- _Source data_:
---*---
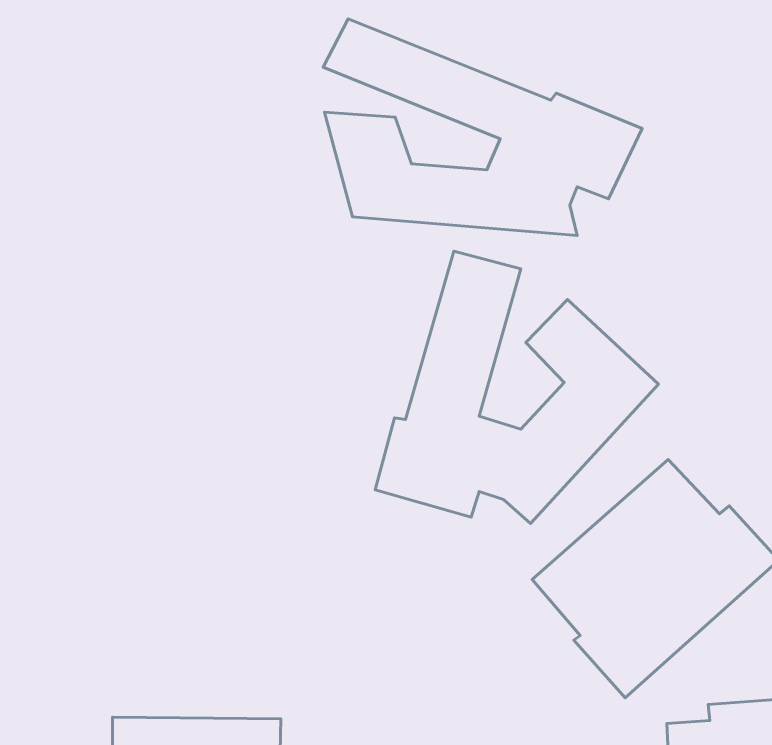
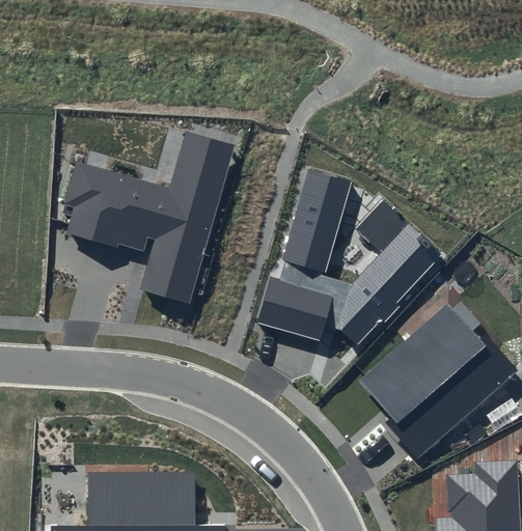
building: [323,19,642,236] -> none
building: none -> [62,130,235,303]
---*---
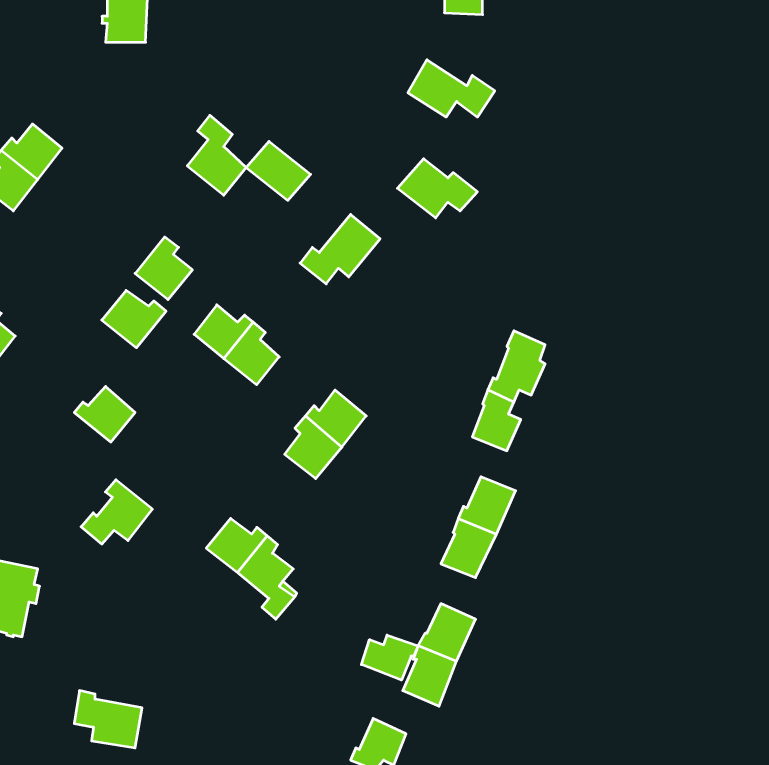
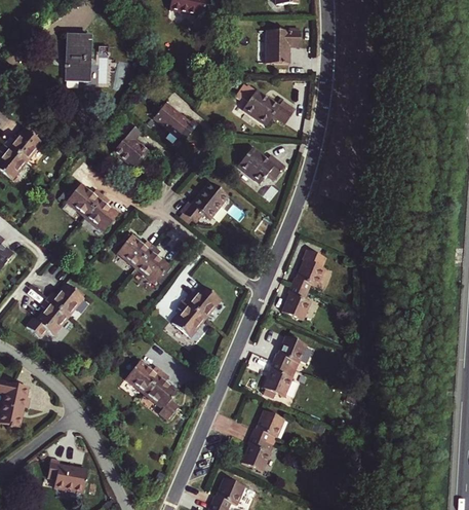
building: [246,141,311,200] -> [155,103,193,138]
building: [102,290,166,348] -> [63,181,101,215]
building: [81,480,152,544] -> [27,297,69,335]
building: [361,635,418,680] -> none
---*---
Your answer must consist solely of the lines above between the line holding "building: [102,290,166,348] ->" and the line holding "building: [361,635,418,680] -> none", inclusive, copied exactly.

building: [102,290,166,348] -> [63,181,101,215]
building: [81,480,152,544] -> [27,297,69,335]
building: [361,635,418,680] -> none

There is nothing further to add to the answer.